GOAL OF THE EXERCISE: Your response should consist of the records below, repeated exactly.

= Beginning of Section =

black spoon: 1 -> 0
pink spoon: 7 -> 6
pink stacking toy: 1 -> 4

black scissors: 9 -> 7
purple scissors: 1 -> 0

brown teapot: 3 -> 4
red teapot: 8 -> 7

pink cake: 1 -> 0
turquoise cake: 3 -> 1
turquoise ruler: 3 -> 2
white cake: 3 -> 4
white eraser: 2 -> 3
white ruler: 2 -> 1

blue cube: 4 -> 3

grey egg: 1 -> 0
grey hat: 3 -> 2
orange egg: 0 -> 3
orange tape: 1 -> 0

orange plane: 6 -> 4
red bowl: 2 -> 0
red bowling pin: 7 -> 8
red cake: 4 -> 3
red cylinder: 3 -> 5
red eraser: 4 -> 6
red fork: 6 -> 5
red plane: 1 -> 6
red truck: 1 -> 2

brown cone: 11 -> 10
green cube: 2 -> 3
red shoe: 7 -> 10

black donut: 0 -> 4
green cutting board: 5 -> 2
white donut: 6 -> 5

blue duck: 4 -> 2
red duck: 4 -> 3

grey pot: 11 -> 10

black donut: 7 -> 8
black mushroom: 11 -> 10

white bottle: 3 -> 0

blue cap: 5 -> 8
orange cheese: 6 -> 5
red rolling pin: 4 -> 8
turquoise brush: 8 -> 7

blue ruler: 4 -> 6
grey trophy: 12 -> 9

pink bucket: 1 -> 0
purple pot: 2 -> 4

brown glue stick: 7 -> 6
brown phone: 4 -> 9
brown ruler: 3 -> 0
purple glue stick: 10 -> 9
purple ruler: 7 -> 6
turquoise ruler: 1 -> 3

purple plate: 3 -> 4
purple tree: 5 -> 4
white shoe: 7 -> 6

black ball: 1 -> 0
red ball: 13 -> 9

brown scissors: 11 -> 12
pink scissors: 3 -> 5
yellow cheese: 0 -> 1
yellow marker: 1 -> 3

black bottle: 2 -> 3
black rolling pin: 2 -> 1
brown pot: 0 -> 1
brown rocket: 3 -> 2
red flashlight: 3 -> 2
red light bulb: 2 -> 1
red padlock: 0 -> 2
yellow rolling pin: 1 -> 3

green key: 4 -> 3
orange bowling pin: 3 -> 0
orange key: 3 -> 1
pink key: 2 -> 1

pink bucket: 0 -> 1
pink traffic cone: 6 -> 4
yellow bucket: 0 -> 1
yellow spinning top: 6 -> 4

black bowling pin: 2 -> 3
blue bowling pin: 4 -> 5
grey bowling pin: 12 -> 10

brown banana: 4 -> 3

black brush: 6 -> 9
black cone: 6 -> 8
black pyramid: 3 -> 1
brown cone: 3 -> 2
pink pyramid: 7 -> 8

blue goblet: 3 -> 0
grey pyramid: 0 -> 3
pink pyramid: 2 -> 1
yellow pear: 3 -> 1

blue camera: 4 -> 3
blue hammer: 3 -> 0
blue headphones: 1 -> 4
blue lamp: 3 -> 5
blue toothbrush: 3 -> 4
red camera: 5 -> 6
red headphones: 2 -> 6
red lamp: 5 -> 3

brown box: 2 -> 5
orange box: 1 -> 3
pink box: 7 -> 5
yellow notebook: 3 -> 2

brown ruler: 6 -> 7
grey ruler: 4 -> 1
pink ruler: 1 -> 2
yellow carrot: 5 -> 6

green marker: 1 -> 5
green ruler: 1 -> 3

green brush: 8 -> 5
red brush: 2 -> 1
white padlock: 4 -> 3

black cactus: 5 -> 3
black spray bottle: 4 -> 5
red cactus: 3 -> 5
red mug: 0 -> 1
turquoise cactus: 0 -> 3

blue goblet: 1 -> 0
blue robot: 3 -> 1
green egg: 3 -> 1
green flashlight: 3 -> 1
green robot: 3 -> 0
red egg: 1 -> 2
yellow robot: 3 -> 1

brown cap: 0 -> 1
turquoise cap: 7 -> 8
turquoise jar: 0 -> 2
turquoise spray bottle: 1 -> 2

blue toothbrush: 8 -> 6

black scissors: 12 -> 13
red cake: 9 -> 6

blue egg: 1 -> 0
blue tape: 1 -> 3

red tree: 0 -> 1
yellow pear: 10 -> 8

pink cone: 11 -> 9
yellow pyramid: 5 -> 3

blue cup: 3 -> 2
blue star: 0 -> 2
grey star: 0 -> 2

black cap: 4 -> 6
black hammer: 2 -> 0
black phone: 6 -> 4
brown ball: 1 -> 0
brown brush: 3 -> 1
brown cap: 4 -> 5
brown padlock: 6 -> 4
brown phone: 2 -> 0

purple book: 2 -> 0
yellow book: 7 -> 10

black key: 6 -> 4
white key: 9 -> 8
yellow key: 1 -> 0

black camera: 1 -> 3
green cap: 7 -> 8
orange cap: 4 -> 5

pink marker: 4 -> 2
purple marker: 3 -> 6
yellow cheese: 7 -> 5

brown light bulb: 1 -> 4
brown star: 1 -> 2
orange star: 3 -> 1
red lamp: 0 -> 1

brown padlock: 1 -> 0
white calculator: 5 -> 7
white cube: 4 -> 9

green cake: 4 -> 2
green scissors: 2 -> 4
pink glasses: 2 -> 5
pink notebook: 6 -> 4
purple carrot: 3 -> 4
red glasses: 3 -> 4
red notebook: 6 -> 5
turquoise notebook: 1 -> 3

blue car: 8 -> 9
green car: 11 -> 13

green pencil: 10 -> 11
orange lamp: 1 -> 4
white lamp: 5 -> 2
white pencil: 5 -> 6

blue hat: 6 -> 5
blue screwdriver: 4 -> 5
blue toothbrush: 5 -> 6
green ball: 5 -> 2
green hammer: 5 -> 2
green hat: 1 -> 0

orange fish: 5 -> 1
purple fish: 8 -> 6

= End of Section =

RESPONSE BELOW:
black spoon: 1 -> 0
pink spoon: 7 -> 6
pink stacking toy: 1 -> 4

black scissors: 9 -> 7
purple scissors: 1 -> 0

brown teapot: 3 -> 4
red teapot: 8 -> 7

pink cake: 1 -> 0
turquoise cake: 3 -> 1
turquoise ruler: 3 -> 2
white cake: 3 -> 4
white eraser: 2 -> 3
white ruler: 2 -> 1

blue cube: 4 -> 3

grey egg: 1 -> 0
grey hat: 3 -> 2
orange egg: 0 -> 3
orange tape: 1 -> 0

orange plane: 6 -> 4
red bowl: 2 -> 0
red bowling pin: 7 -> 8
red cake: 4 -> 3
red cylinder: 3 -> 5
red eraser: 4 -> 6
red fork: 6 -> 5
red plane: 1 -> 6
red truck: 1 -> 2

brown cone: 11 -> 10
green cube: 2 -> 3
red shoe: 7 -> 10

black donut: 0 -> 4
green cutting board: 5 -> 2
white donut: 6 -> 5

blue duck: 4 -> 2
red duck: 4 -> 3

grey pot: 11 -> 10

black donut: 7 -> 8
black mushroom: 11 -> 10

white bottle: 3 -> 0

blue cap: 5 -> 8
orange cheese: 6 -> 5
red rolling pin: 4 -> 8
turquoise brush: 8 -> 7

blue ruler: 4 -> 6
grey trophy: 12 -> 9

pink bucket: 1 -> 0
purple pot: 2 -> 4

brown glue stick: 7 -> 6
brown phone: 4 -> 9
brown ruler: 3 -> 0
purple glue stick: 10 -> 9
purple ruler: 7 -> 6
turquoise ruler: 1 -> 3

purple plate: 3 -> 4
purple tree: 5 -> 4
white shoe: 7 -> 6

black ball: 1 -> 0
red ball: 13 -> 9

brown scissors: 11 -> 12
pink scissors: 3 -> 5
yellow cheese: 0 -> 1
yellow marker: 1 -> 3

black bottle: 2 -> 3
black rolling pin: 2 -> 1
brown pot: 0 -> 1
brown rocket: 3 -> 2
red flashlight: 3 -> 2
red light bulb: 2 -> 1
red padlock: 0 -> 2
yellow rolling pin: 1 -> 3

green key: 4 -> 3
orange bowling pin: 3 -> 0
orange key: 3 -> 1
pink key: 2 -> 1

pink bucket: 0 -> 1
pink traffic cone: 6 -> 4
yellow bucket: 0 -> 1
yellow spinning top: 6 -> 4

black bowling pin: 2 -> 3
blue bowling pin: 4 -> 5
grey bowling pin: 12 -> 10

brown banana: 4 -> 3

black brush: 6 -> 9
black cone: 6 -> 8
black pyramid: 3 -> 1
brown cone: 3 -> 2
pink pyramid: 7 -> 8

blue goblet: 3 -> 0
grey pyramid: 0 -> 3
pink pyramid: 2 -> 1
yellow pear: 3 -> 1

blue camera: 4 -> 3
blue hammer: 3 -> 0
blue headphones: 1 -> 4
blue lamp: 3 -> 5
blue toothbrush: 3 -> 4
red camera: 5 -> 6
red headphones: 2 -> 6
red lamp: 5 -> 3

brown box: 2 -> 5
orange box: 1 -> 3
pink box: 7 -> 5
yellow notebook: 3 -> 2

brown ruler: 6 -> 7
grey ruler: 4 -> 1
pink ruler: 1 -> 2
yellow carrot: 5 -> 6

green marker: 1 -> 5
green ruler: 1 -> 3

green brush: 8 -> 5
red brush: 2 -> 1
white padlock: 4 -> 3

black cactus: 5 -> 3
black spray bottle: 4 -> 5
red cactus: 3 -> 5
red mug: 0 -> 1
turquoise cactus: 0 -> 3

blue goblet: 1 -> 0
blue robot: 3 -> 1
green egg: 3 -> 1
green flashlight: 3 -> 1
green robot: 3 -> 0
red egg: 1 -> 2
yellow robot: 3 -> 1

brown cap: 0 -> 1
turquoise cap: 7 -> 8
turquoise jar: 0 -> 2
turquoise spray bottle: 1 -> 2

blue toothbrush: 8 -> 6

black scissors: 12 -> 13
red cake: 9 -> 6

blue egg: 1 -> 0
blue tape: 1 -> 3

red tree: 0 -> 1
yellow pear: 10 -> 8

pink cone: 11 -> 9
yellow pyramid: 5 -> 3

blue cup: 3 -> 2
blue star: 0 -> 2
grey star: 0 -> 2

black cap: 4 -> 6
black hammer: 2 -> 0
black phone: 6 -> 4
brown ball: 1 -> 0
brown brush: 3 -> 1
brown cap: 4 -> 5
brown padlock: 6 -> 4
brown phone: 2 -> 0

purple book: 2 -> 0
yellow book: 7 -> 10

black key: 6 -> 4
white key: 9 -> 8
yellow key: 1 -> 0

black camera: 1 -> 3
green cap: 7 -> 8
orange cap: 4 -> 5

pink marker: 4 -> 2
purple marker: 3 -> 6
yellow cheese: 7 -> 5

brown light bulb: 1 -> 4
brown star: 1 -> 2
orange star: 3 -> 1
red lamp: 0 -> 1

brown padlock: 1 -> 0
white calculator: 5 -> 7
white cube: 4 -> 9

green cake: 4 -> 2
green scissors: 2 -> 4
pink glasses: 2 -> 5
pink notebook: 6 -> 4
purple carrot: 3 -> 4
red glasses: 3 -> 4
red notebook: 6 -> 5
turquoise notebook: 1 -> 3

blue car: 8 -> 9
green car: 11 -> 13

green pencil: 10 -> 11
orange lamp: 1 -> 4
white lamp: 5 -> 2
white pencil: 5 -> 6

blue hat: 6 -> 5
blue screwdriver: 4 -> 5
blue toothbrush: 5 -> 6
green ball: 5 -> 2
green hammer: 5 -> 2
green hat: 1 -> 0

orange fish: 5 -> 1
purple fish: 8 -> 6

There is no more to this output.